■ Instructions to follow
Your answer must be the full listing, reproduced exactly, minus any pictures.

--- Supplied information ---

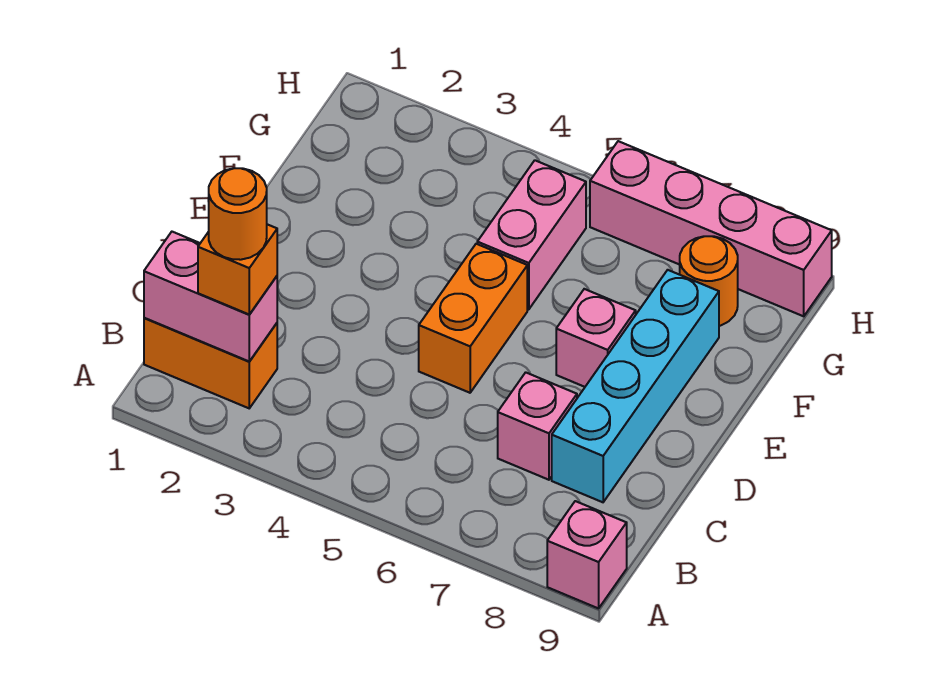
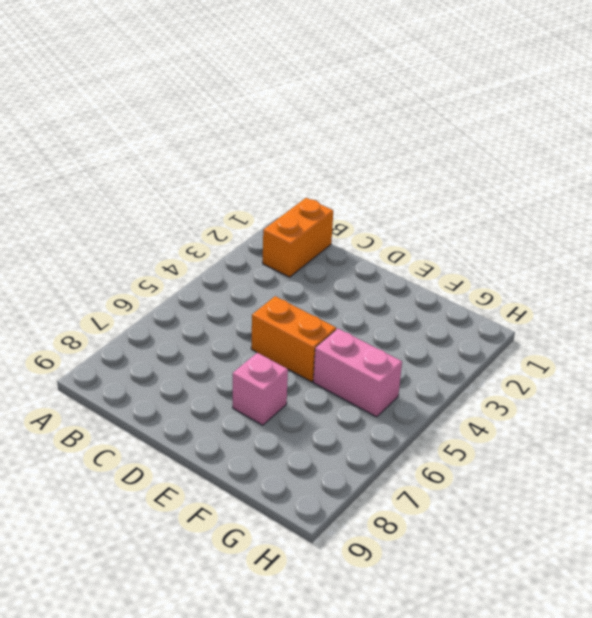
none -> pink brick A9 level 1
none -> pink brick C7 level 1
none -> cyan brick C8:F8 level 1

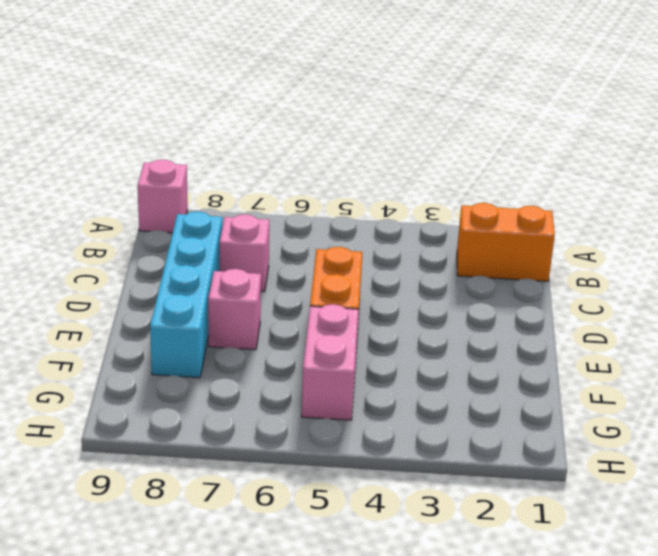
none -> orange round brick G8 level 1
none -> pink brick H6:H9 level 1
none -> pink brick B1:B2 level 2

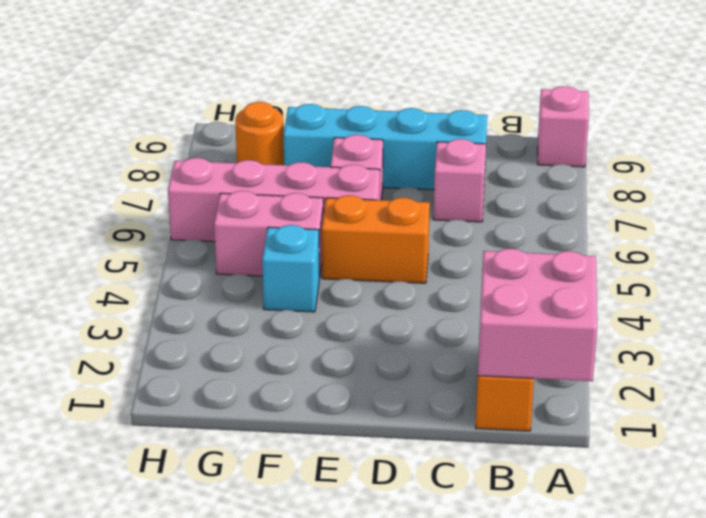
pink brick A1:B2 level 2 -> pink brick B1:B2 level 2
pink brick E6:H6 level 1 -> pink brick H6:H9 level 1
cyan brick F4 level 1 -> none
none -> orange brick B2 level 3
none -> orange round brick B2 level 4

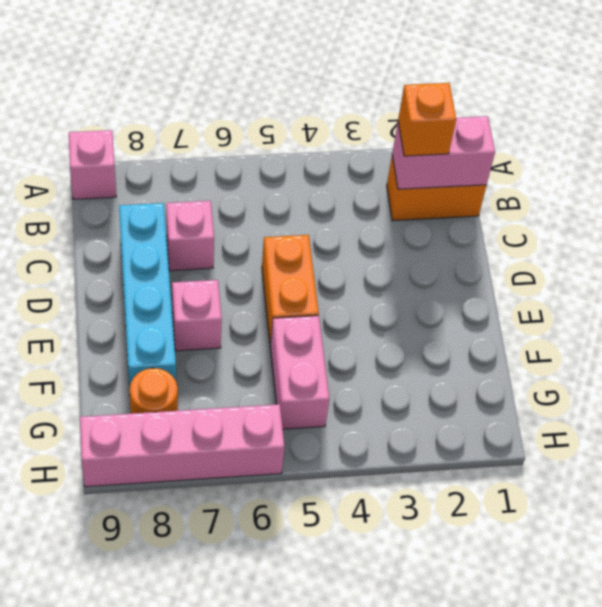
none -> orange round brick B2 level 4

---

■ Result for this exercise
none -> pink brick A9 level 1
none -> pink brick C7 level 1
none -> cyan brick C8:F8 level 1

none -> orange round brick G8 level 1
none -> pink brick H6:H9 level 1
none -> pink brick B1:B2 level 2

pink brick A1:B2 level 2 -> pink brick B1:B2 level 2
pink brick E6:H6 level 1 -> pink brick H6:H9 level 1
cyan brick F4 level 1 -> none
none -> orange brick B2 level 3
none -> orange round brick B2 level 4

none -> orange round brick B2 level 4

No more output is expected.